● What to do
Please copy, word for word, the line holding "The avion [blanc]" and each line that follows it through the end of the entries, omitting any pictures.

Extracted records:
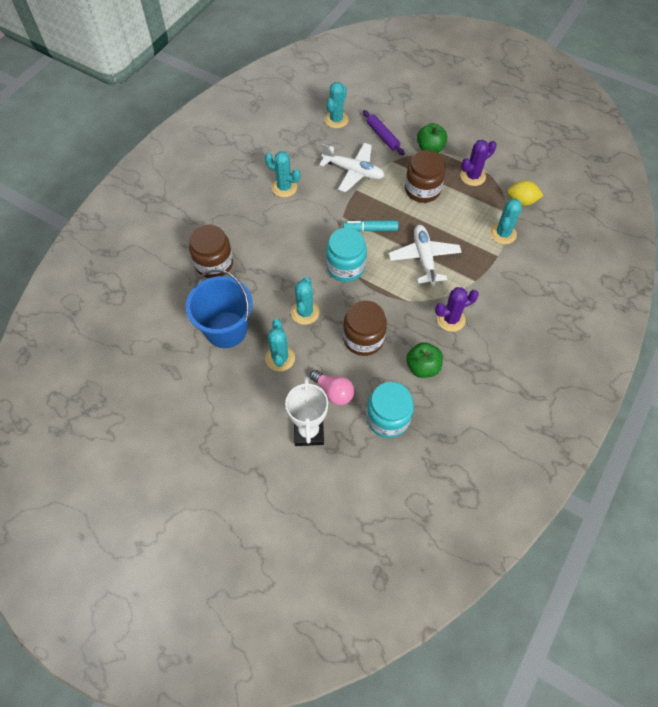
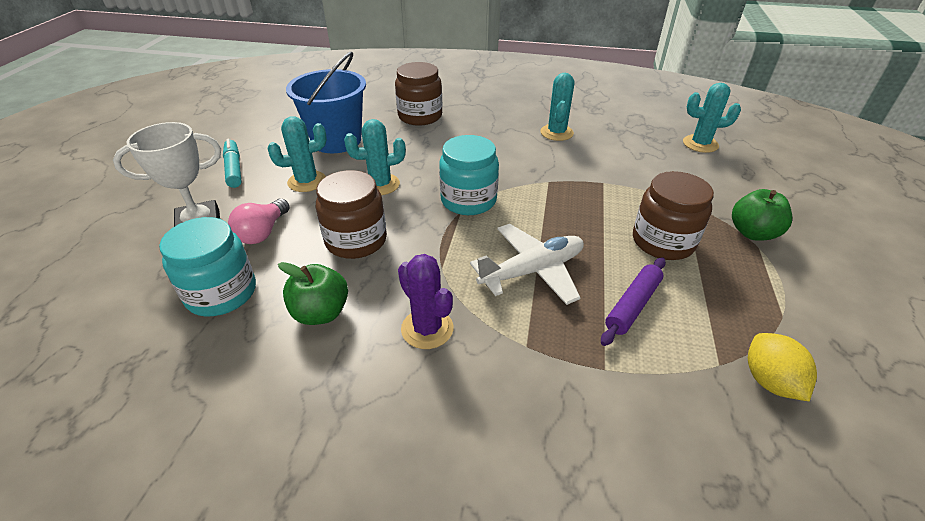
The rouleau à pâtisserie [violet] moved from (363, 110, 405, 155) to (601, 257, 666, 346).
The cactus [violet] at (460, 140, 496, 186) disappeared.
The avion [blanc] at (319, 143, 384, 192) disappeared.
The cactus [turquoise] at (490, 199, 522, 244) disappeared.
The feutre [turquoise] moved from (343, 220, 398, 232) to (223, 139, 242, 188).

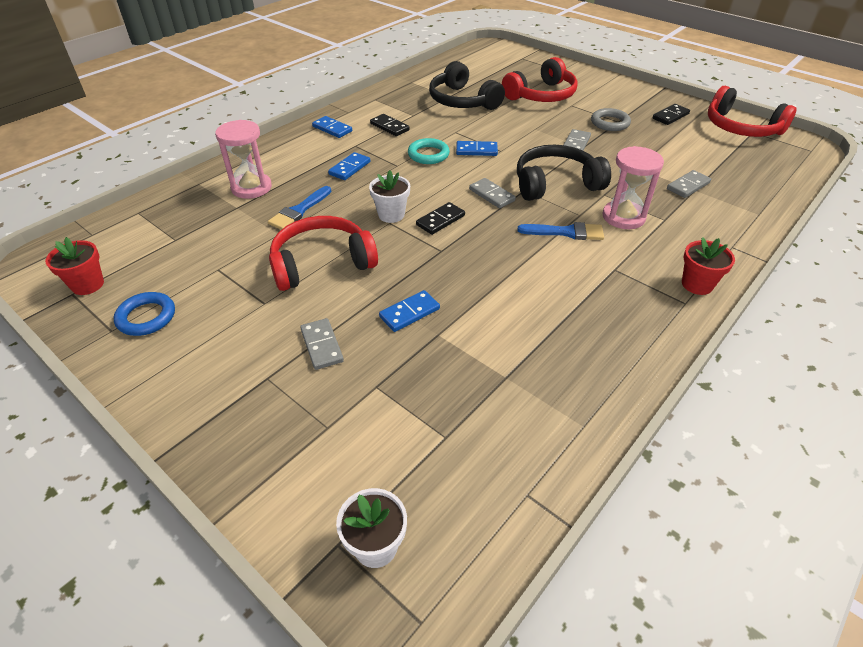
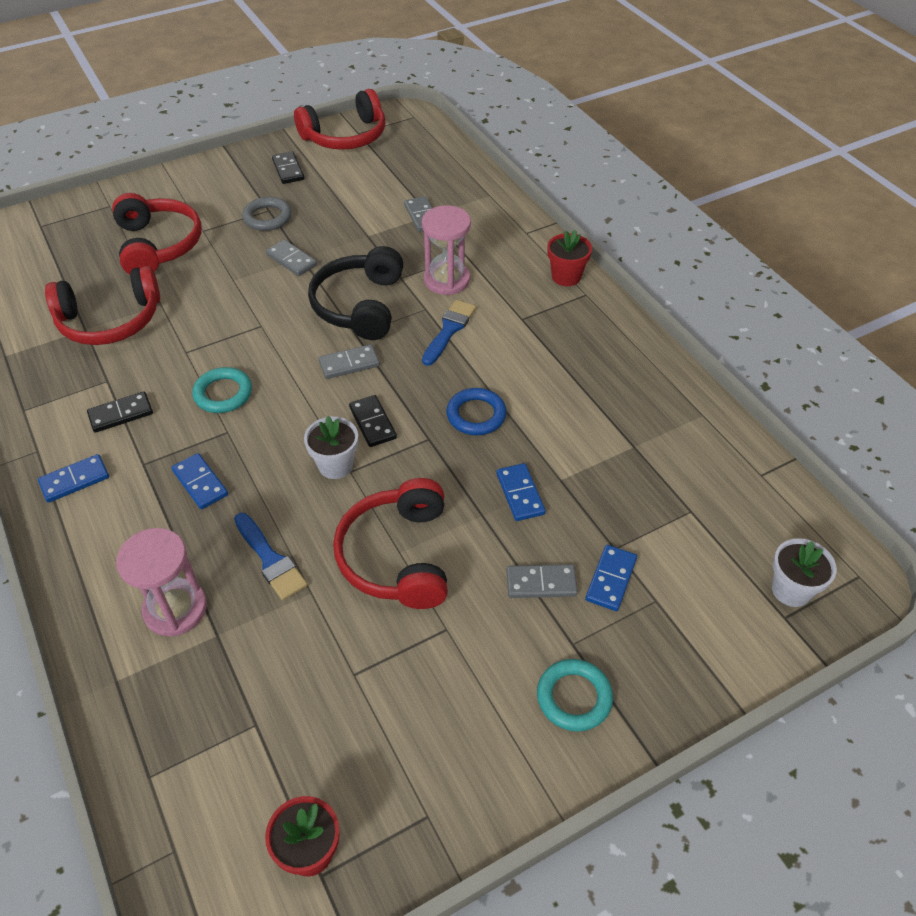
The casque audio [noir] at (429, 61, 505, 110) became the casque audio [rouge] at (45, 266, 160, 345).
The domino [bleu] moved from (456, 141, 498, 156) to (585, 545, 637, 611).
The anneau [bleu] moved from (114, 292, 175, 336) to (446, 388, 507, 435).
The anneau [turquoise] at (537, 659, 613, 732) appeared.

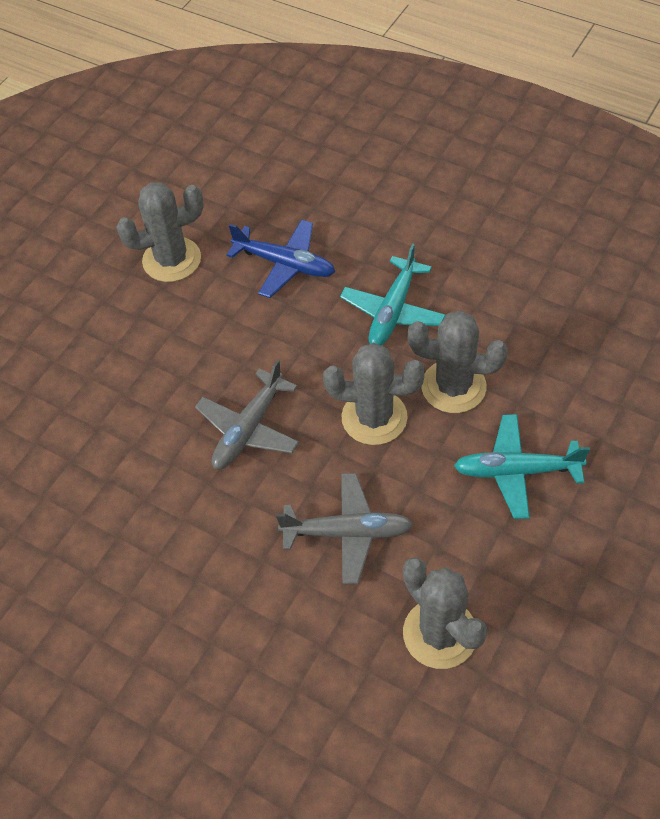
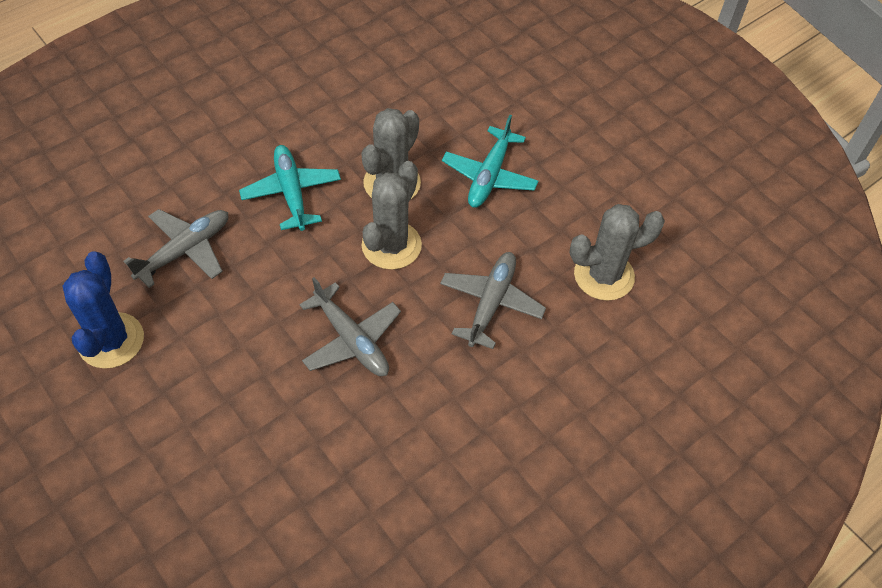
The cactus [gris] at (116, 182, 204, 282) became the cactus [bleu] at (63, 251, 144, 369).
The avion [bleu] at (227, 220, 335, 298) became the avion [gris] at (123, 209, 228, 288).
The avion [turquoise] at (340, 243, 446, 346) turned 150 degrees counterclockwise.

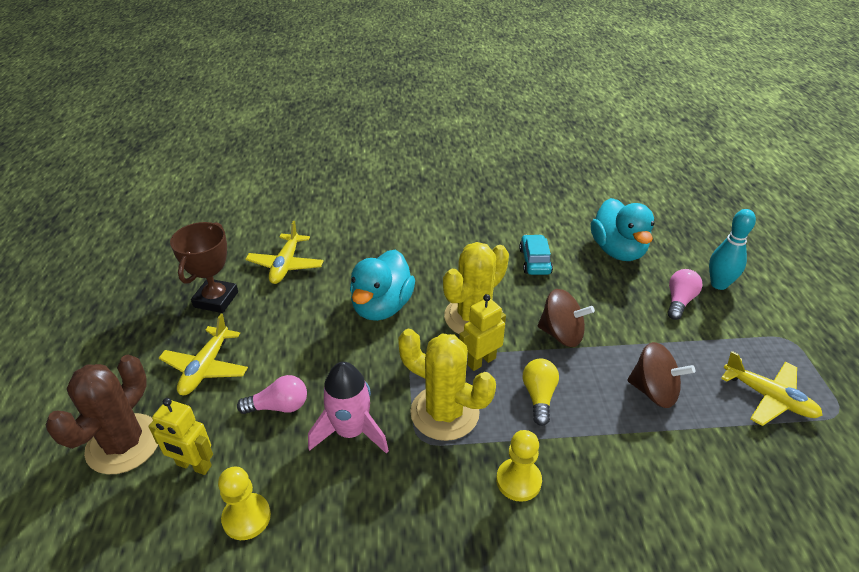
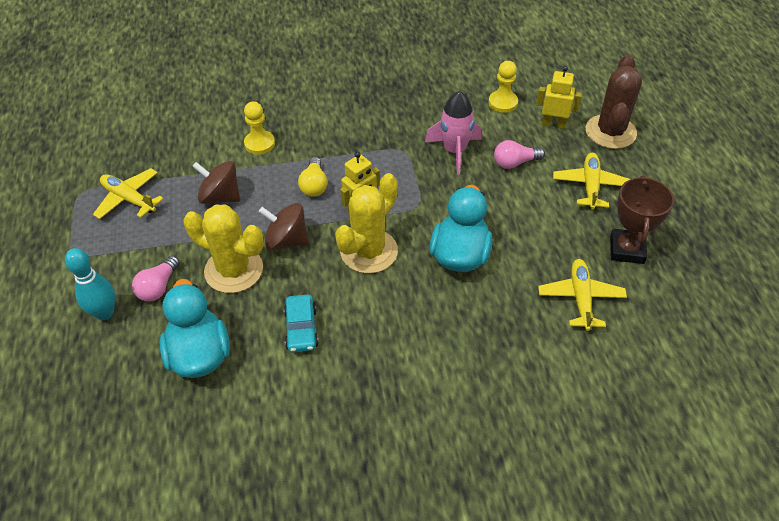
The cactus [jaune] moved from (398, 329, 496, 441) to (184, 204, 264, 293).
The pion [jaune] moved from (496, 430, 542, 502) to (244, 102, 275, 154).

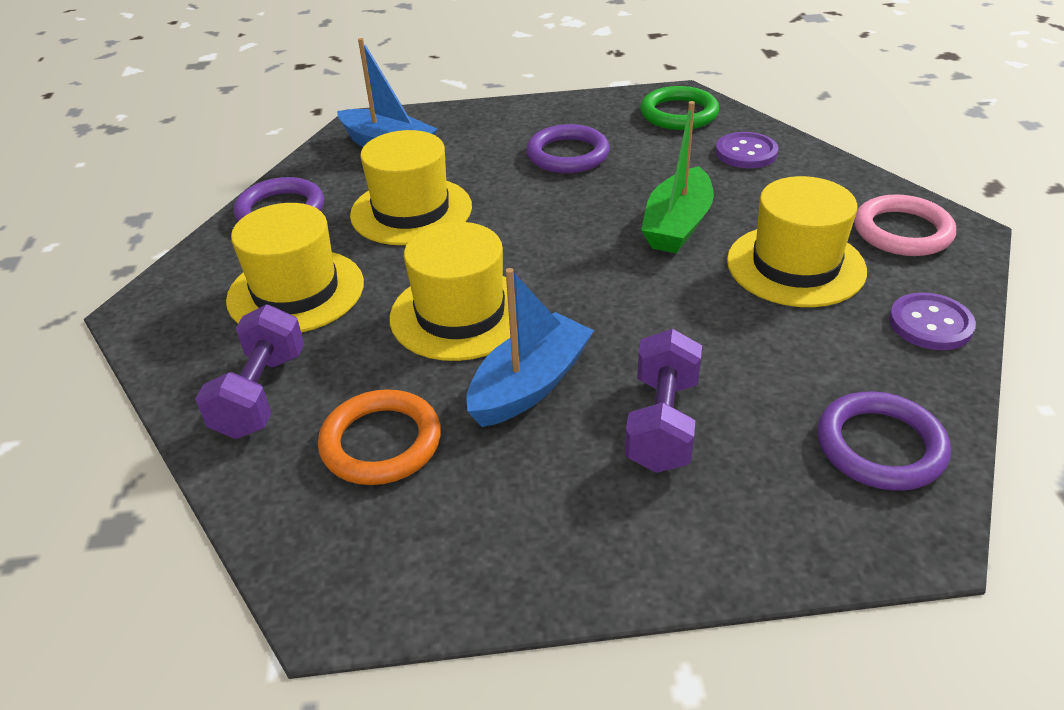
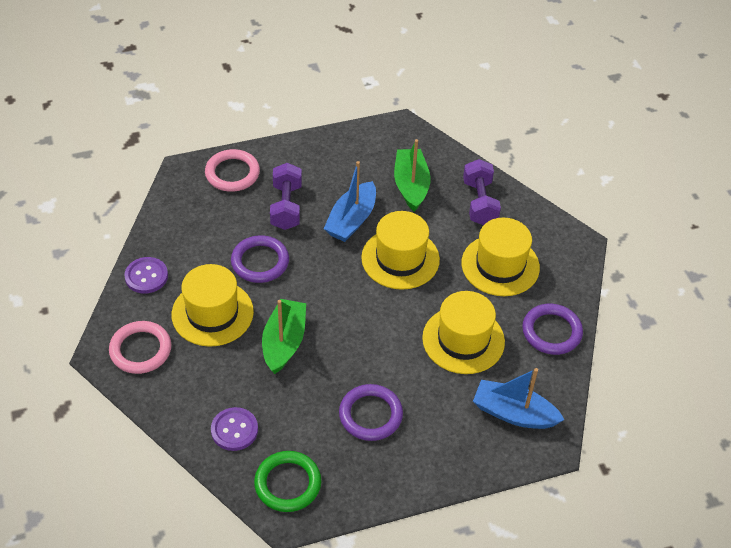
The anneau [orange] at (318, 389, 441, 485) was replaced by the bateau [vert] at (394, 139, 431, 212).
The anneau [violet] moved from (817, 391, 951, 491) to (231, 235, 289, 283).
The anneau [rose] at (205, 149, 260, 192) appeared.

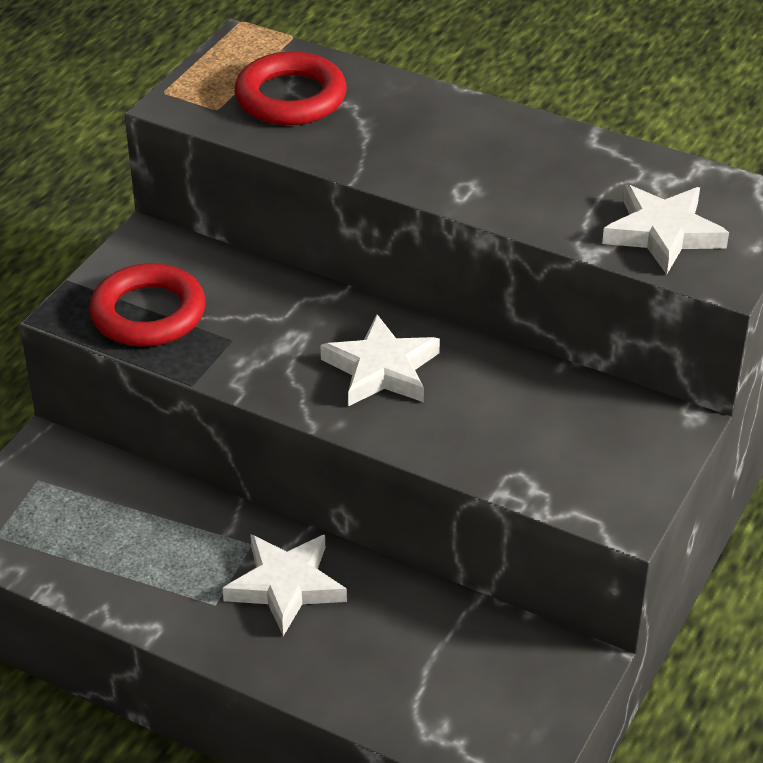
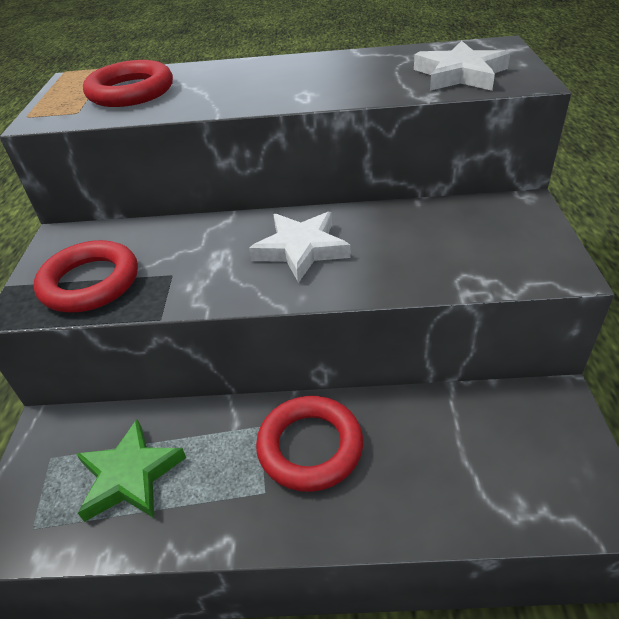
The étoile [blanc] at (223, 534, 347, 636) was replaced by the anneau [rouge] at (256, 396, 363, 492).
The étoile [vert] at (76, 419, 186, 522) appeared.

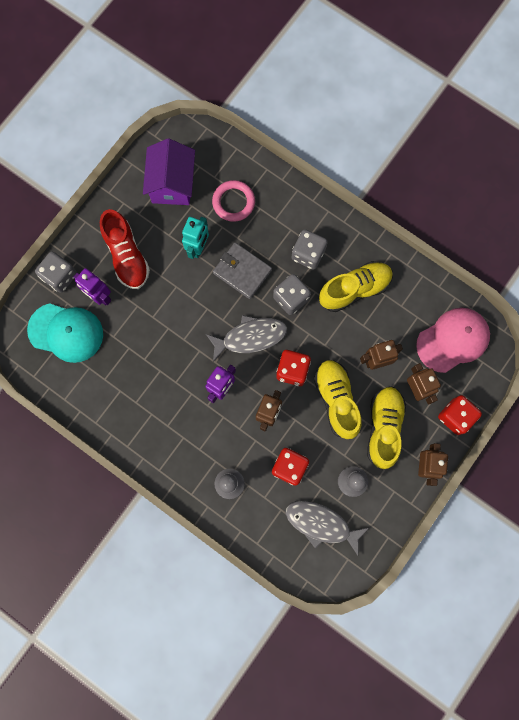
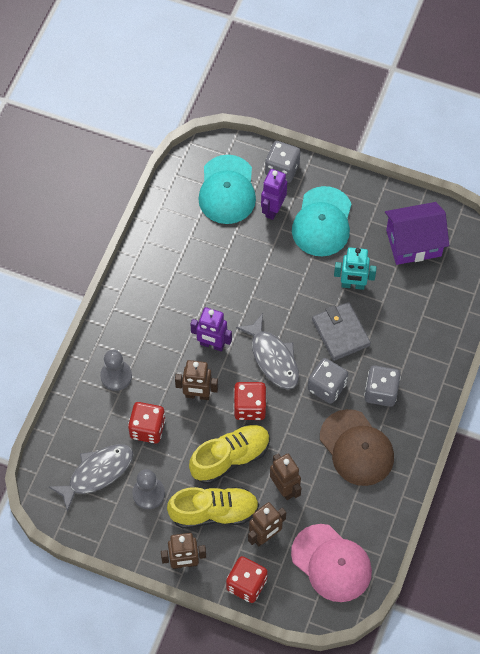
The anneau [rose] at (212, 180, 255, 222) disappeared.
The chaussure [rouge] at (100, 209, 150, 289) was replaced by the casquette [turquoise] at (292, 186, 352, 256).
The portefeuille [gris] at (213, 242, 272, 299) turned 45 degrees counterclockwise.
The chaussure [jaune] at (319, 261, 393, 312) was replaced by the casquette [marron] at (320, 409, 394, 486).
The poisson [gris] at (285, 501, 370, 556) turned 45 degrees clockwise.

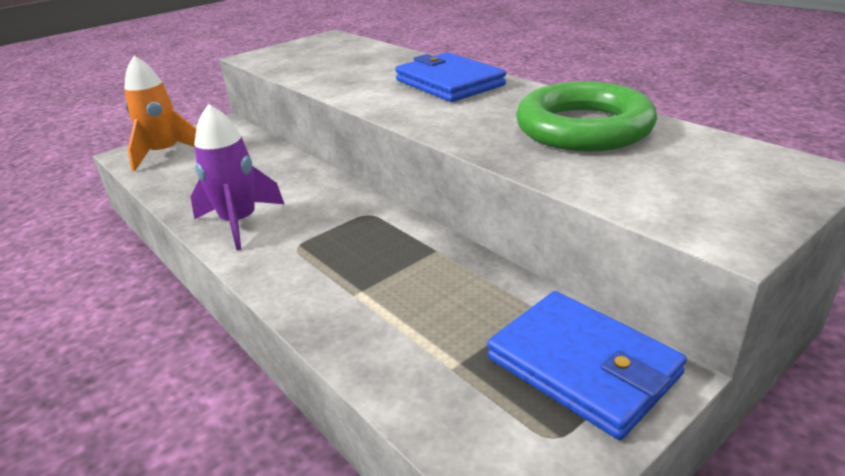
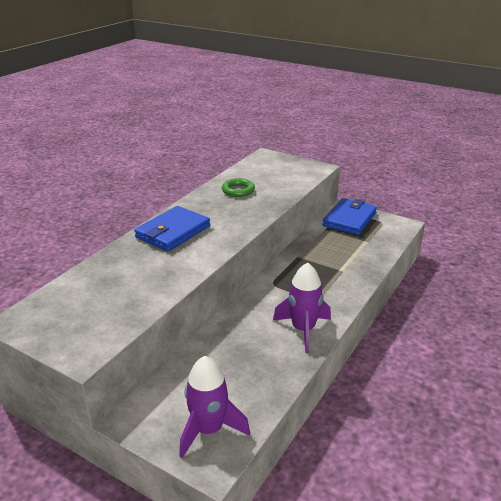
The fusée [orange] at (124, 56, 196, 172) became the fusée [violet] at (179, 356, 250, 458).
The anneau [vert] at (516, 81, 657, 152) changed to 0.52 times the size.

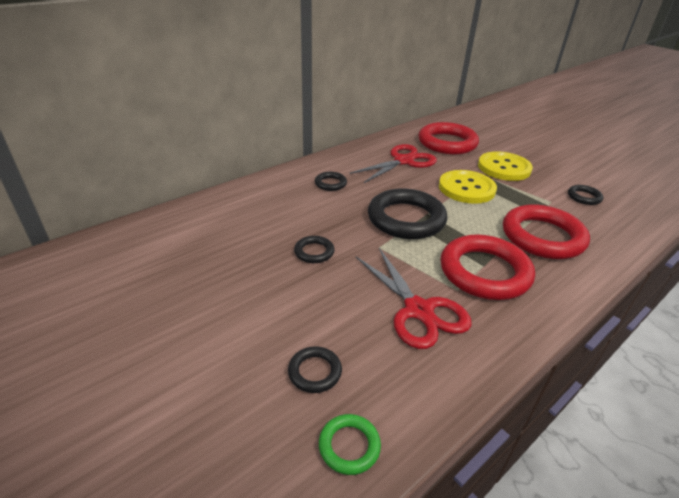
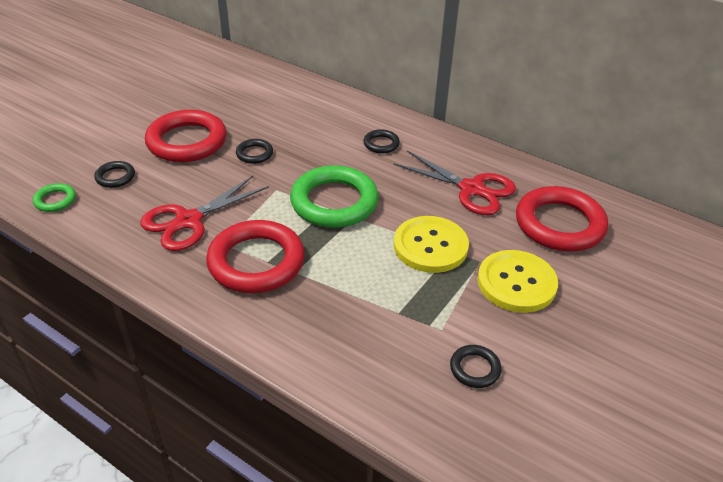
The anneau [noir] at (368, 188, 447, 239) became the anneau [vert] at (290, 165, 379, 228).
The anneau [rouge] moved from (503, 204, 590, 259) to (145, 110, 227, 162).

● Written answer
The avion [blanc] at (319, 143, 384, 192) disappeared.
The cactus [turquoise] at (490, 199, 522, 244) disappeared.
The feutre [turquoise] moved from (343, 220, 398, 232) to (223, 139, 242, 188).

The casque audio [noir] at (429, 61, 505, 110) became the casque audio [rouge] at (45, 266, 160, 345).
The domino [bleu] moved from (456, 141, 498, 156) to (585, 545, 637, 611).
The anneau [bleu] moved from (114, 292, 175, 336) to (446, 388, 507, 435).
The anneau [turquoise] at (537, 659, 613, 732) appeared.

The cactus [gris] at (116, 182, 204, 282) became the cactus [bleu] at (63, 251, 144, 369).
The avion [bleu] at (227, 220, 335, 298) became the avion [gris] at (123, 209, 228, 288).
The avion [turquoise] at (340, 243, 446, 346) turned 150 degrees counterclockwise.

The cactus [jaune] moved from (398, 329, 496, 441) to (184, 204, 264, 293).
The pion [jaune] moved from (496, 430, 542, 502) to (244, 102, 275, 154).

The anneau [orange] at (318, 389, 441, 485) was replaced by the bateau [vert] at (394, 139, 431, 212).
The anneau [violet] moved from (817, 391, 951, 491) to (231, 235, 289, 283).
The anneau [rose] at (205, 149, 260, 192) appeared.

The étoile [blanc] at (223, 534, 347, 636) was replaced by the anneau [rouge] at (256, 396, 363, 492).
The étoile [vert] at (76, 419, 186, 522) appeared.

The anneau [rose] at (212, 180, 255, 222) disappeared.
The chaussure [rouge] at (100, 209, 150, 289) was replaced by the casquette [turquoise] at (292, 186, 352, 256).
The portefeuille [gris] at (213, 242, 272, 299) turned 45 degrees counterclockwise.
The chaussure [jaune] at (319, 261, 393, 312) was replaced by the casquette [marron] at (320, 409, 394, 486).
The poisson [gris] at (285, 501, 370, 556) turned 45 degrees clockwise.

The fusée [orange] at (124, 56, 196, 172) became the fusée [violet] at (179, 356, 250, 458).
The anneau [vert] at (516, 81, 657, 152) changed to 0.52 times the size.

The anneau [noir] at (368, 188, 447, 239) became the anneau [vert] at (290, 165, 379, 228).
The anneau [rouge] moved from (503, 204, 590, 259) to (145, 110, 227, 162).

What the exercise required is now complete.